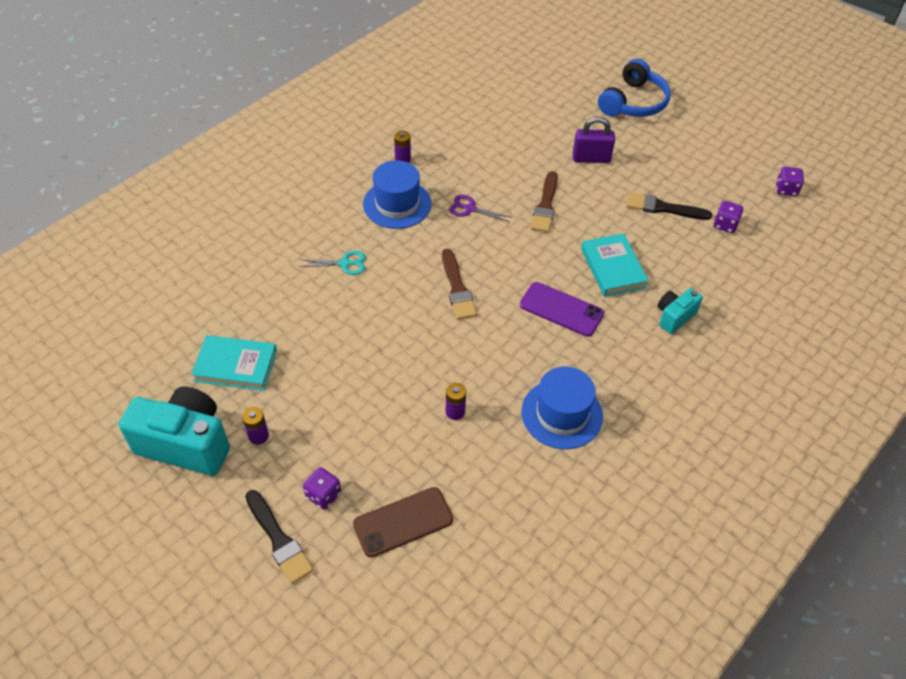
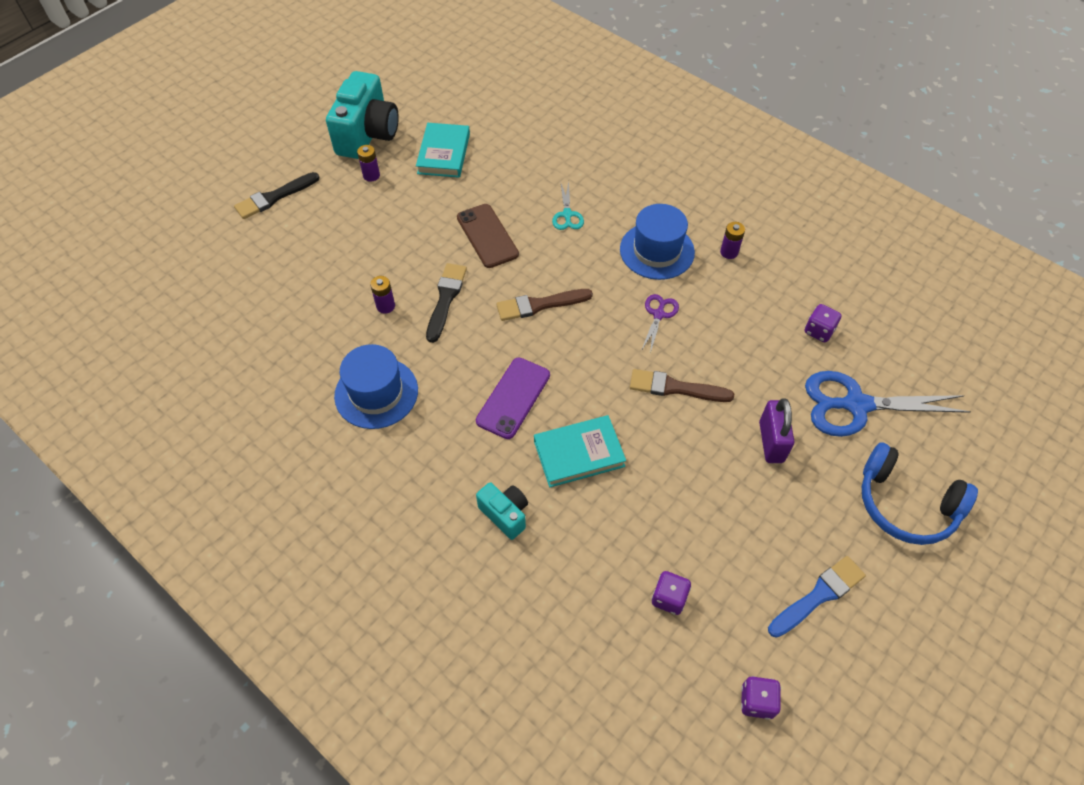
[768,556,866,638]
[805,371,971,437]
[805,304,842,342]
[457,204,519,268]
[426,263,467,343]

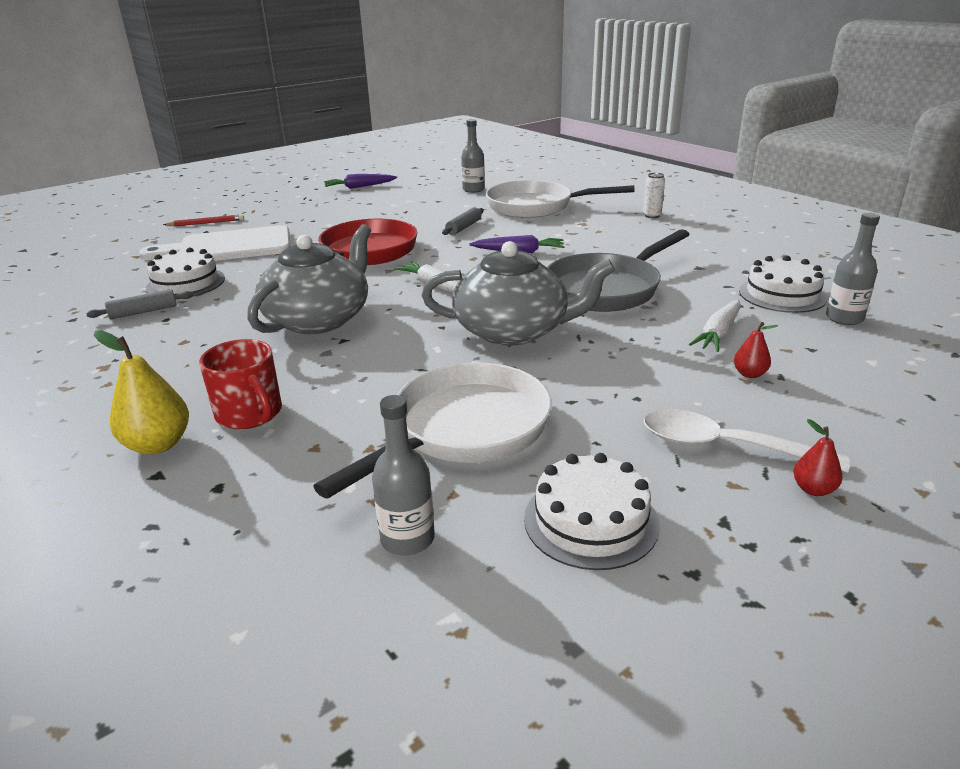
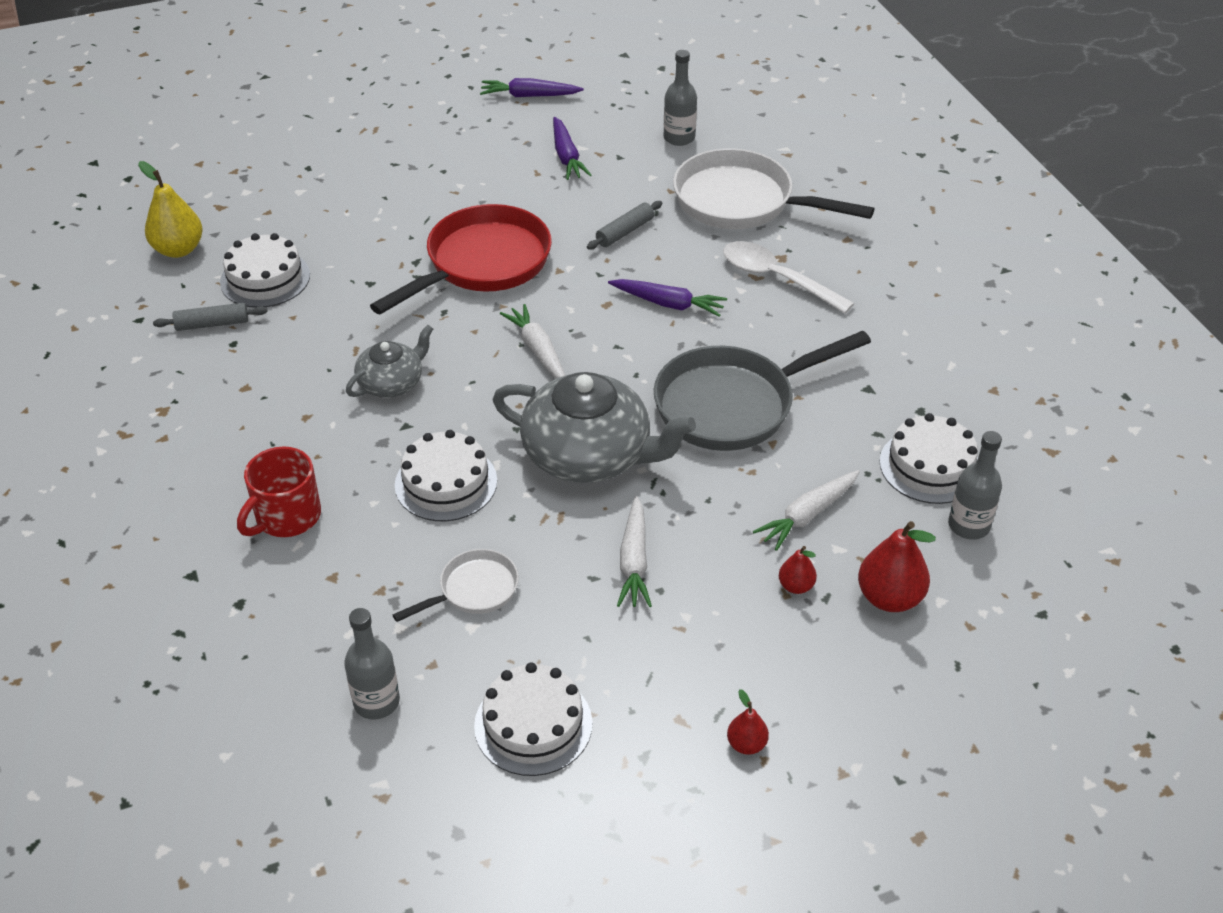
[139,225,291,261] (first image)
[163,215,244,226] (first image)
[643,173,665,218] (first image)
[395,430,497,521]
[553,117,592,180]
[617,496,652,607]
[858,521,936,612]
[138,161,203,258]
[723,241,854,314]
[237,447,321,537]
[346,325,433,398]
[393,549,519,622]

## Task prompt
Could you write out the records exactly while omitting every picture?

## Task output
[768,556,866,638]
[805,371,971,437]
[805,304,842,342]
[457,204,519,268]
[426,263,467,343]

[139,225,291,261] (first image)
[163,215,244,226] (first image)
[643,173,665,218] (first image)
[395,430,497,521]
[553,117,592,180]
[617,496,652,607]
[858,521,936,612]
[138,161,203,258]
[723,241,854,314]
[237,447,321,537]
[346,325,433,398]
[393,549,519,622]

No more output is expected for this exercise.